Problem to solve
Copy the data exactly. Images are to be left out.

[Items from a dataset]
___

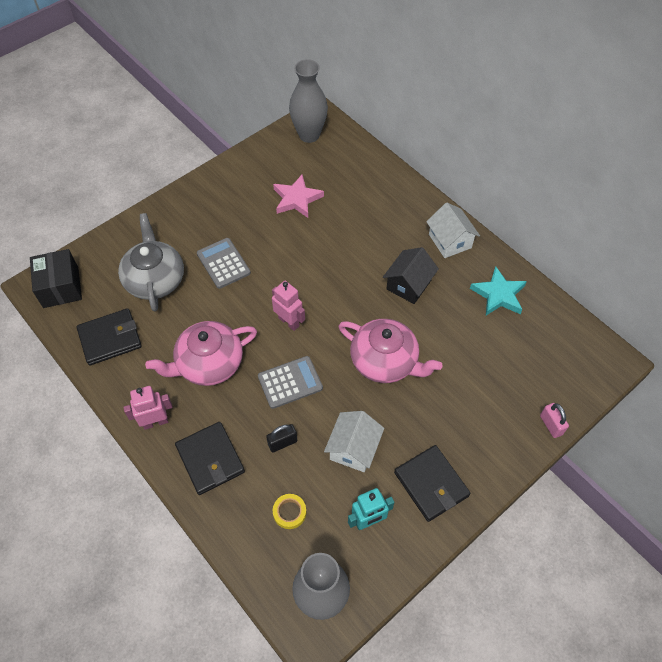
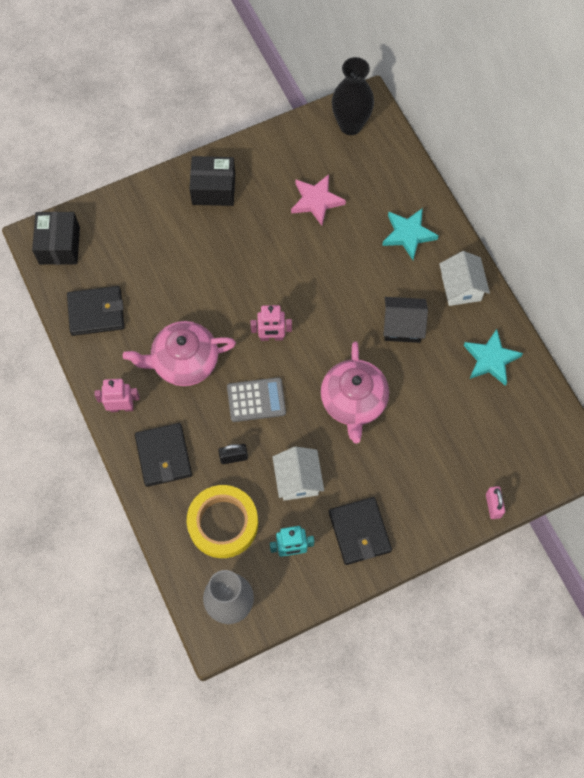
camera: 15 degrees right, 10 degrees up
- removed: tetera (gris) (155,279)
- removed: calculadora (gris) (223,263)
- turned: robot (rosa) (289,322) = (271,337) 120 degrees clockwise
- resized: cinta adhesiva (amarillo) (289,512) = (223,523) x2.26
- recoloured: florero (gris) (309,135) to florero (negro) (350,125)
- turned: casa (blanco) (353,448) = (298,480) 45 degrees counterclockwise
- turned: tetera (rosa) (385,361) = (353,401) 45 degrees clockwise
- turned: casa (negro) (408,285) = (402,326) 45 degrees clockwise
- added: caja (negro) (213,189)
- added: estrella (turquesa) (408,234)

___

Completed task
camera: 15 degrees right, 10 degrees up
- removed: tetera (gris) (155,279)
- removed: calculadora (gris) (223,263)
- turned: robot (rosa) (289,322) = (271,337) 120 degrees clockwise
- resized: cinta adhesiva (amarillo) (289,512) = (223,523) x2.26
- recoloured: florero (gris) (309,135) to florero (negro) (350,125)
- turned: casa (blanco) (353,448) = (298,480) 45 degrees counterclockwise
- turned: tetera (rosa) (385,361) = (353,401) 45 degrees clockwise
- turned: casa (negro) (408,285) = (402,326) 45 degrees clockwise
- added: caja (negro) (213,189)
- added: estrella (turquesa) (408,234)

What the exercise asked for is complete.